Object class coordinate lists
+++++

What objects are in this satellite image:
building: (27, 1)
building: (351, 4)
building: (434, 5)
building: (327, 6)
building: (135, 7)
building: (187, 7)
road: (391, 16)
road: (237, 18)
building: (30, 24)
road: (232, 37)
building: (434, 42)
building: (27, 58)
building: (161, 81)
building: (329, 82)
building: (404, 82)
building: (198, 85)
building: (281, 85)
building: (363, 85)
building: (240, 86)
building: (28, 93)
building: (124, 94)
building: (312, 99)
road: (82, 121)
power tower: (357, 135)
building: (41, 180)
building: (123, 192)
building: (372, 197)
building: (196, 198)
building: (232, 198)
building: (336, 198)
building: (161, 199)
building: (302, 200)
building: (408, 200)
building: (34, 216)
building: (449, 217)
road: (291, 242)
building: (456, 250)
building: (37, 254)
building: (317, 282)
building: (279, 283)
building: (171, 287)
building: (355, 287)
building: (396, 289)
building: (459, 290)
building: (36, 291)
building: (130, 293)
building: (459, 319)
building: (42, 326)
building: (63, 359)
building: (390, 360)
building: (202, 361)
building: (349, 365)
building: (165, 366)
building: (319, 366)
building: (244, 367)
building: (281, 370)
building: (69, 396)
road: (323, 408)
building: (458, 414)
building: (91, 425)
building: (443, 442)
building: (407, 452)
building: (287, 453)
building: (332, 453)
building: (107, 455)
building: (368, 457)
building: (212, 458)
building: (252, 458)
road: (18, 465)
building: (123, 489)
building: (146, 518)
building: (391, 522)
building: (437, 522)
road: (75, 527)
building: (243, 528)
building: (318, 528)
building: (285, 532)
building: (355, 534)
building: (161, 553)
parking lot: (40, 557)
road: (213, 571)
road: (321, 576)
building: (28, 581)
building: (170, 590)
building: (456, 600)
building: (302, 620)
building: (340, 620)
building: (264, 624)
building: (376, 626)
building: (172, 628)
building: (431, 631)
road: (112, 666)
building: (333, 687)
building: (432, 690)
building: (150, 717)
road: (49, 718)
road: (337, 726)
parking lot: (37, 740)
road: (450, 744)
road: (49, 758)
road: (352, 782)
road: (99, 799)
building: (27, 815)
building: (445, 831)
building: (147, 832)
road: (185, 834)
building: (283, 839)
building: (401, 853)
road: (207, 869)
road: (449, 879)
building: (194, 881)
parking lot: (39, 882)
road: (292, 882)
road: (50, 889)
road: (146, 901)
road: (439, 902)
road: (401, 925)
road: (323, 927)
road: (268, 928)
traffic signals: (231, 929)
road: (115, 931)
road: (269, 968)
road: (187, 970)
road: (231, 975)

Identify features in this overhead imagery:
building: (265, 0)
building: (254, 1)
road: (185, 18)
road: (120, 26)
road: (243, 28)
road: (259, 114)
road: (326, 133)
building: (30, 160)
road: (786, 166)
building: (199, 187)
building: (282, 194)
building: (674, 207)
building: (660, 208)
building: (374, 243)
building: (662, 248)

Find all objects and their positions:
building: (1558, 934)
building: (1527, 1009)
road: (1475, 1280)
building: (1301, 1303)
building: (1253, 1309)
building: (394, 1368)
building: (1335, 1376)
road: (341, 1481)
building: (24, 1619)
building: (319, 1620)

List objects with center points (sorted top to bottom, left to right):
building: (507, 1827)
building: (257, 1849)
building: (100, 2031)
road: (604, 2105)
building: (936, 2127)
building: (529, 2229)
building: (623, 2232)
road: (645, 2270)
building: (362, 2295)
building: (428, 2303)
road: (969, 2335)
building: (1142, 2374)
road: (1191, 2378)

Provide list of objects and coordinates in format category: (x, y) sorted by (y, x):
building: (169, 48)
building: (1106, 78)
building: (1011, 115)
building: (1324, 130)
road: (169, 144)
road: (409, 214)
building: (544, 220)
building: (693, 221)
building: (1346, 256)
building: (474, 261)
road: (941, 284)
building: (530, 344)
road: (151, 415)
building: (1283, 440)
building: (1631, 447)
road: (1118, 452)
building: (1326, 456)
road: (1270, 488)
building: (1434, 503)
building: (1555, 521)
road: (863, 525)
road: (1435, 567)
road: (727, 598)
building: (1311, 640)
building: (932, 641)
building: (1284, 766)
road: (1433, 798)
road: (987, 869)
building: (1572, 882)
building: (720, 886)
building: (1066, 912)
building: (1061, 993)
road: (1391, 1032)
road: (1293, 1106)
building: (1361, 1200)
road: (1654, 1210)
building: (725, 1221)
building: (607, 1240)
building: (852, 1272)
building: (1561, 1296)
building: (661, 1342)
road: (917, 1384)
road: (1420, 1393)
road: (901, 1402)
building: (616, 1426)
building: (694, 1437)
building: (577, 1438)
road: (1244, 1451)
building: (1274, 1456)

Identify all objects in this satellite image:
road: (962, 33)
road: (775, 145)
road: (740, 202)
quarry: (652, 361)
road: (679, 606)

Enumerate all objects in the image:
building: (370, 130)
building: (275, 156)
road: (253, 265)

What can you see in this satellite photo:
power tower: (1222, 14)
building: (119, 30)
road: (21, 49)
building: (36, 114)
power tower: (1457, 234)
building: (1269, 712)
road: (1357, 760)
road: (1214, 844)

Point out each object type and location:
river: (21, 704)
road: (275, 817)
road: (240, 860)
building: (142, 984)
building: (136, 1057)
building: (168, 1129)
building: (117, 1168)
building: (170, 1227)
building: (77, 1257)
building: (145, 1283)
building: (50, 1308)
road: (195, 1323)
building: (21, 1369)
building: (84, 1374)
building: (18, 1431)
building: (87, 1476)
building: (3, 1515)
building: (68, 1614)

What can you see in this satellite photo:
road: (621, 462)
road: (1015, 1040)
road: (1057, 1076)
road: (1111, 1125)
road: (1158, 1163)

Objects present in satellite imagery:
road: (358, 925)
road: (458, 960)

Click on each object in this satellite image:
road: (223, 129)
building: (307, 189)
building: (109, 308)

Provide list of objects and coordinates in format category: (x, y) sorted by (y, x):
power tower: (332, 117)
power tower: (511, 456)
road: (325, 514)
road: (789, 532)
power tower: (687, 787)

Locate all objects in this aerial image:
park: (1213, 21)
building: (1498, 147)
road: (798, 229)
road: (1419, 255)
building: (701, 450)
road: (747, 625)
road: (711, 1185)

+++++

TO DO: Every line above with the word "this" belongs in the answer, copied as written.

EXERCISE ANSWER:
What objects are in this satellite image:
Identify features in this overhead imagery:
Identify all objects in this satellite image:
What can you see in this satellite photo:
What can you see in this satellite photo:
Click on each object in this satellite image:
Locate all objects in this aerial image:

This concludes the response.